### DATASET RECORDS
"""

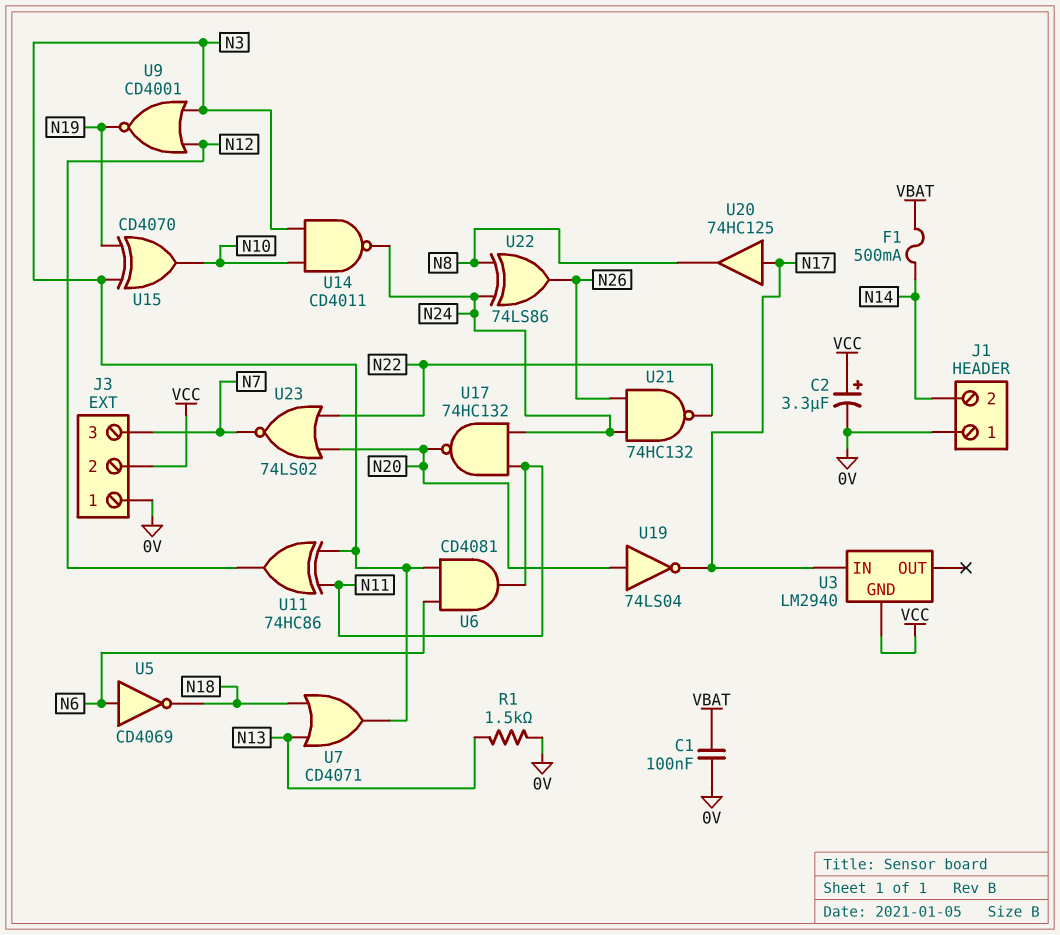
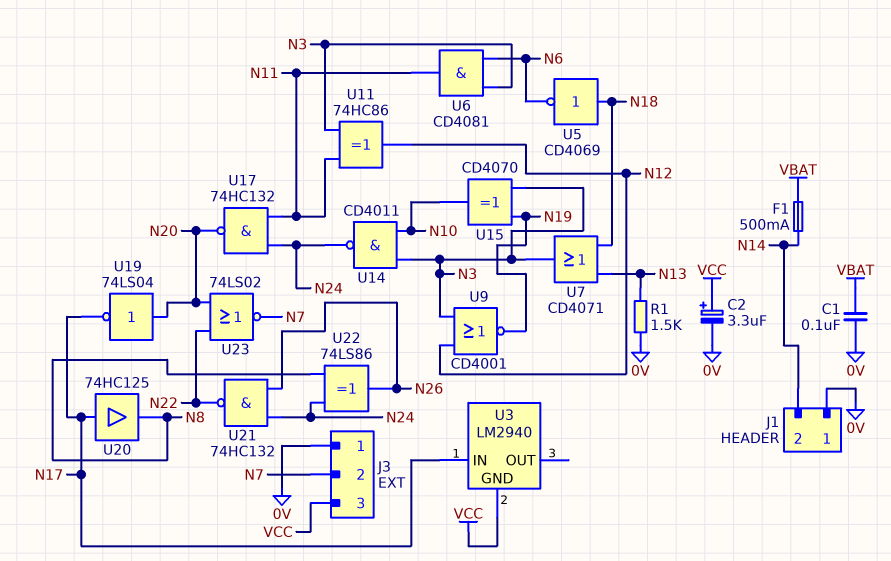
J3 pin 2: VCC -> N7
J3 pin 3: N7 -> VCC
U5: NOT CD4069 (in N6, out N18) -> NOT CD4069 (in N18, out N6)

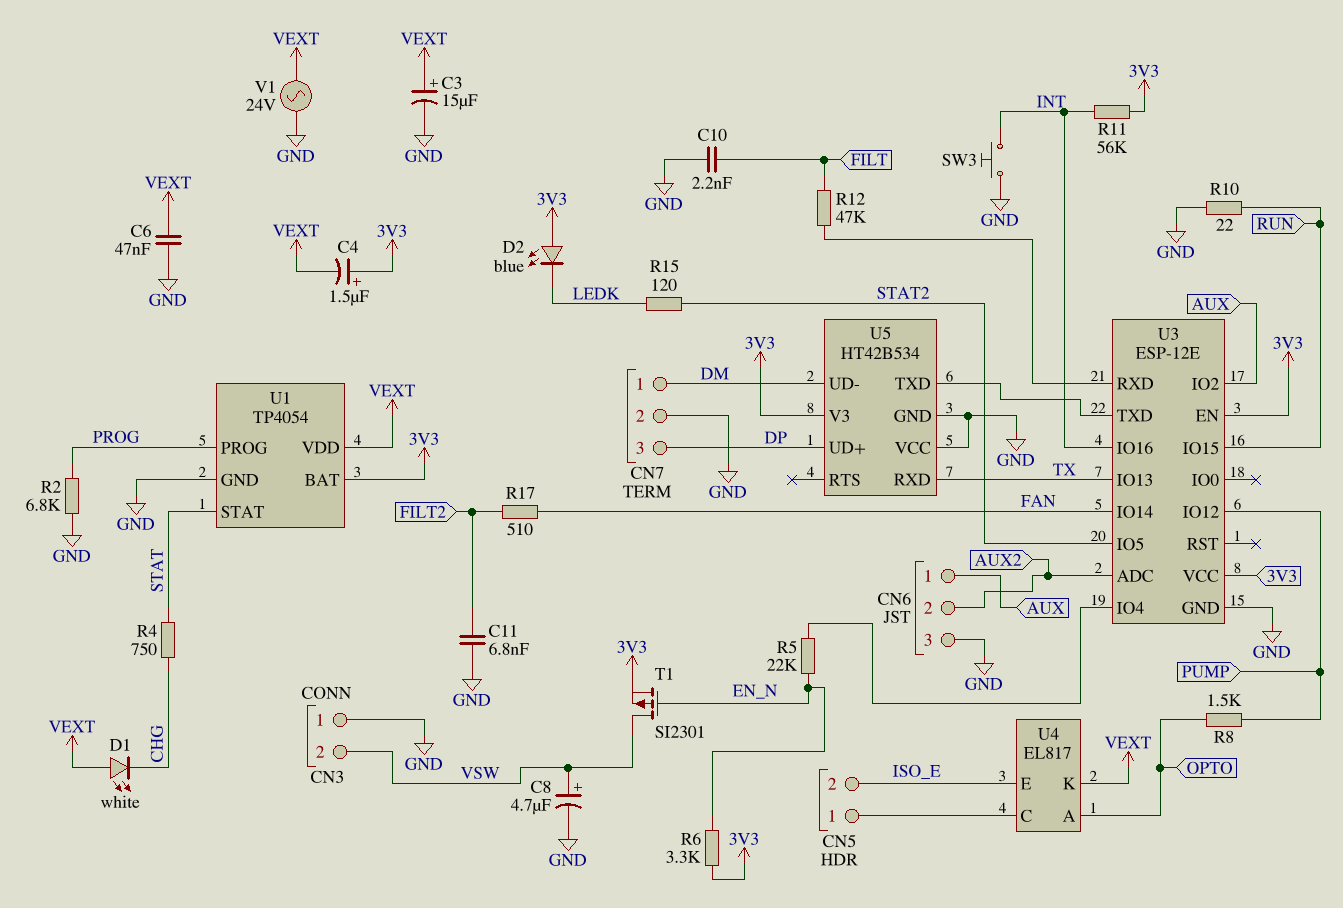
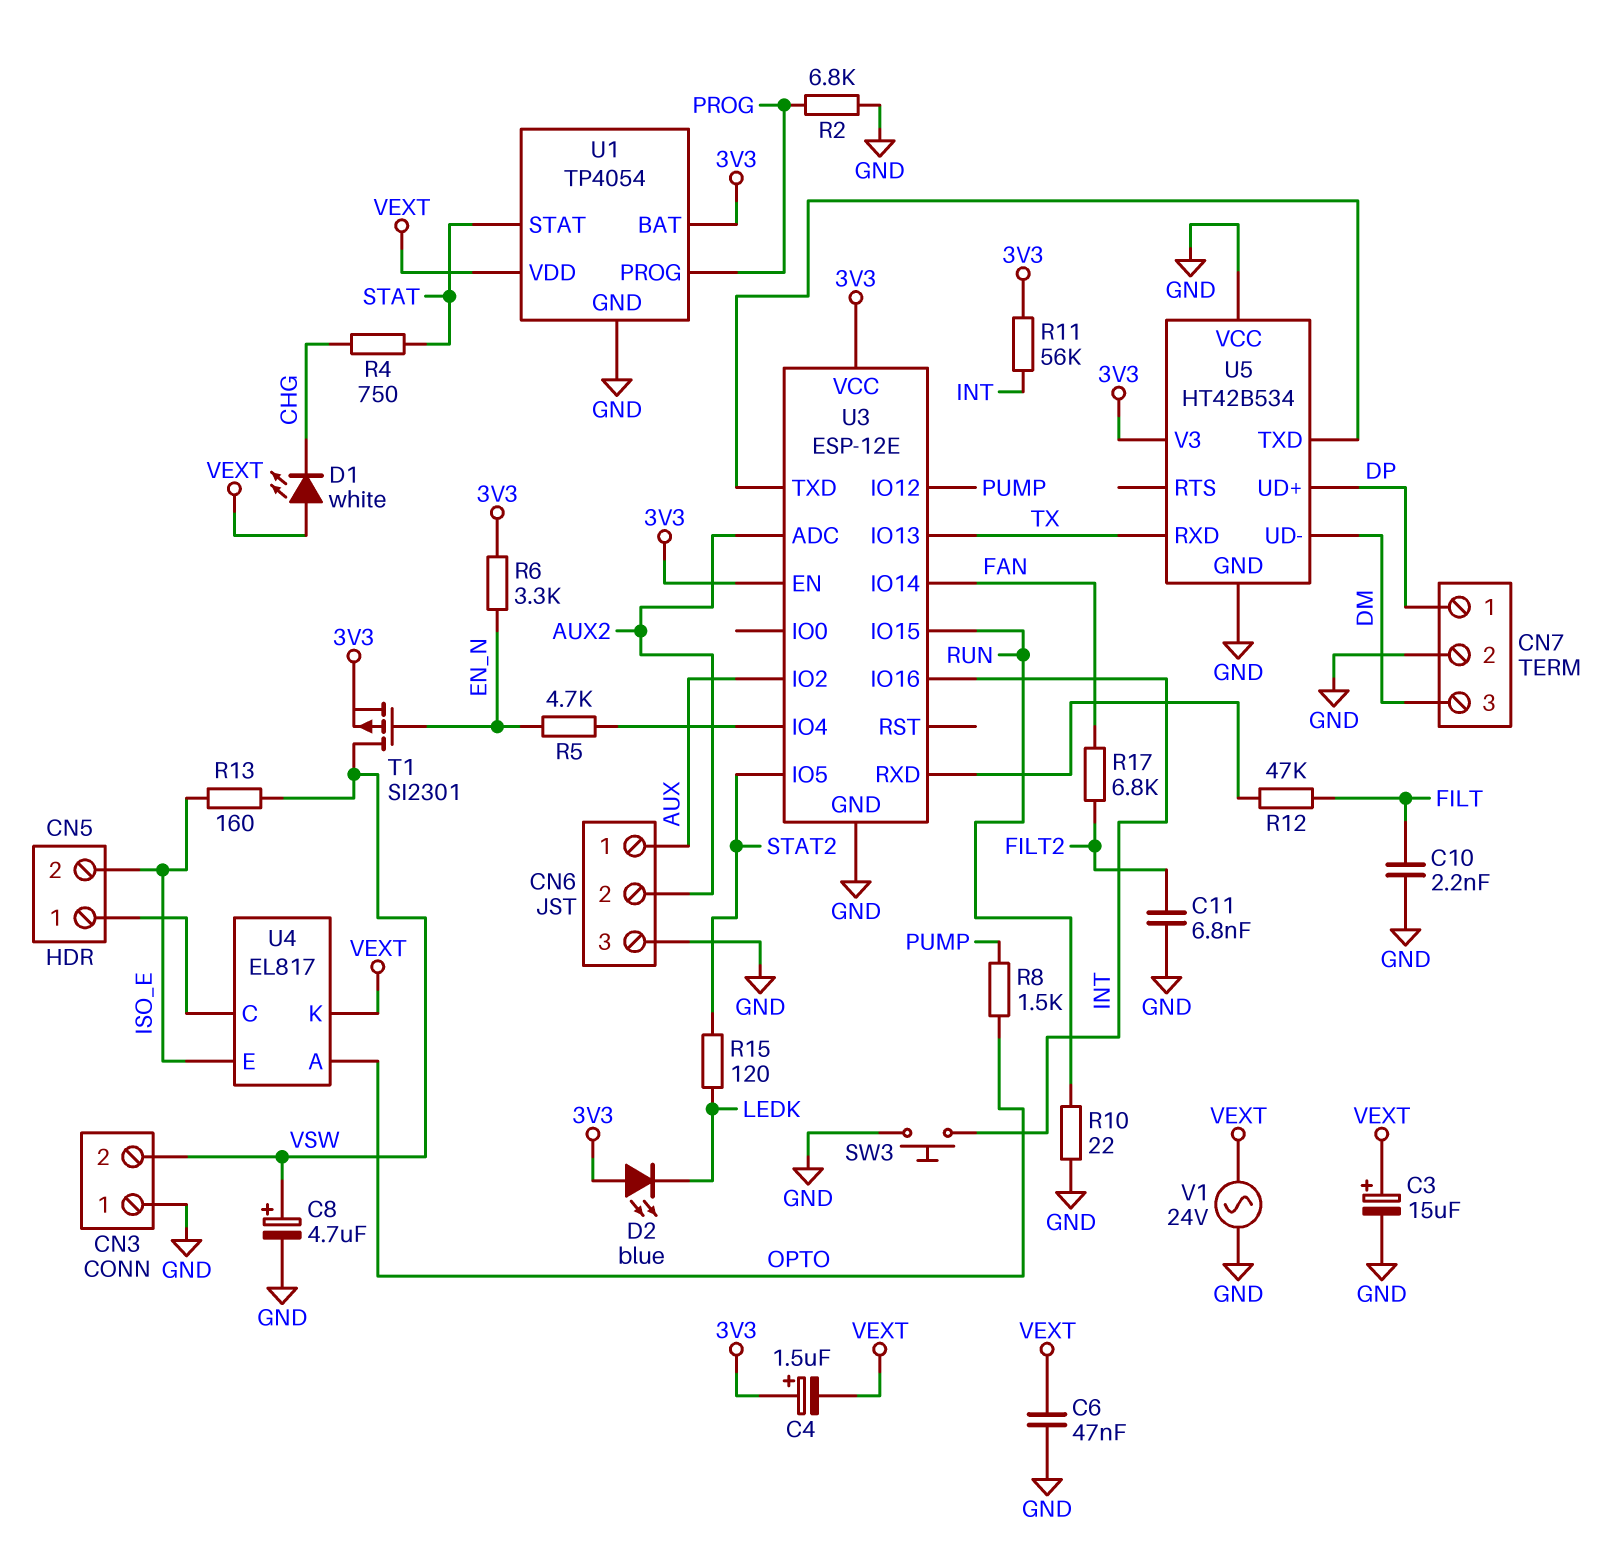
CN7 pin 1: DM -> DP
CN7 pin 3: DP -> DM
R5: 22k (EN_N, U3/IO4) -> 4.7k (EN_N, U3/IO4)
R13: none -> 160 (ISO_E, VSW)
R17: 510 (FAN, FILT2) -> 6.8k (FAN, FILT2)

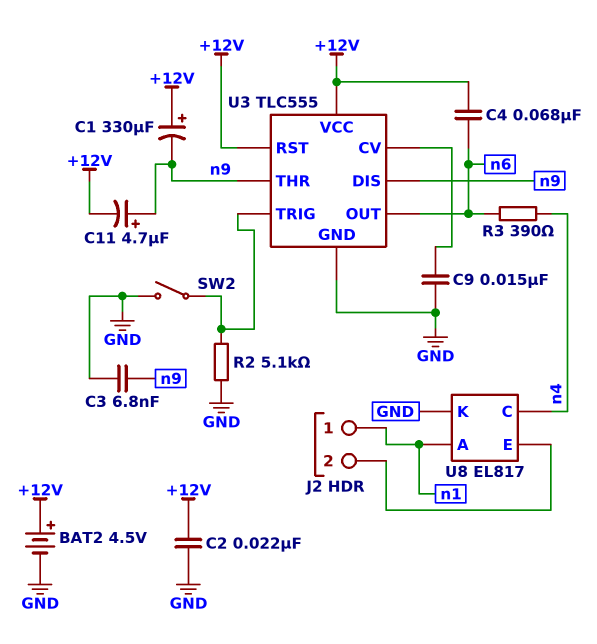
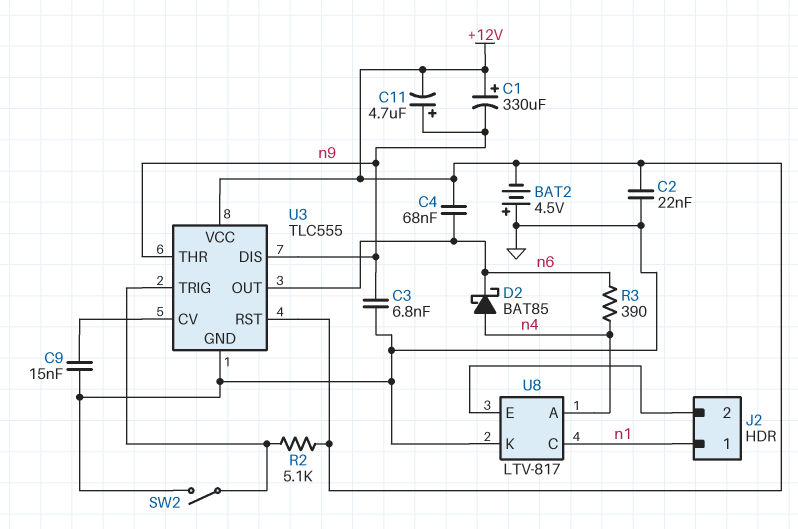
BAT2: 4.5V (plus +12V, minus GND) -> 4.5V (plus GND, minus +12V)
D2: none -> schottky BAT85 (A n4, K n6)
R2: 5.1k (GND, U3/TRIG) -> 5.1k (+12V, U3/TRIG)
U8: EL817 -> LTV-817
U8 pin A: n1 -> n4
U8 pin C: n4 -> n1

"""

### WHAT TO WORK ON
Retype all of the listing above exactly, but keep its pictures out.

### EXERCISE RESPONSE
J3 pin 2: VCC -> N7
J3 pin 3: N7 -> VCC
U5: NOT CD4069 (in N6, out N18) -> NOT CD4069 (in N18, out N6)

CN7 pin 1: DM -> DP
CN7 pin 3: DP -> DM
R5: 22k (EN_N, U3/IO4) -> 4.7k (EN_N, U3/IO4)
R13: none -> 160 (ISO_E, VSW)
R17: 510 (FAN, FILT2) -> 6.8k (FAN, FILT2)

BAT2: 4.5V (plus +12V, minus GND) -> 4.5V (plus GND, minus +12V)
D2: none -> schottky BAT85 (A n4, K n6)
R2: 5.1k (GND, U3/TRIG) -> 5.1k (+12V, U3/TRIG)
U8: EL817 -> LTV-817
U8 pin A: n1 -> n4
U8 pin C: n4 -> n1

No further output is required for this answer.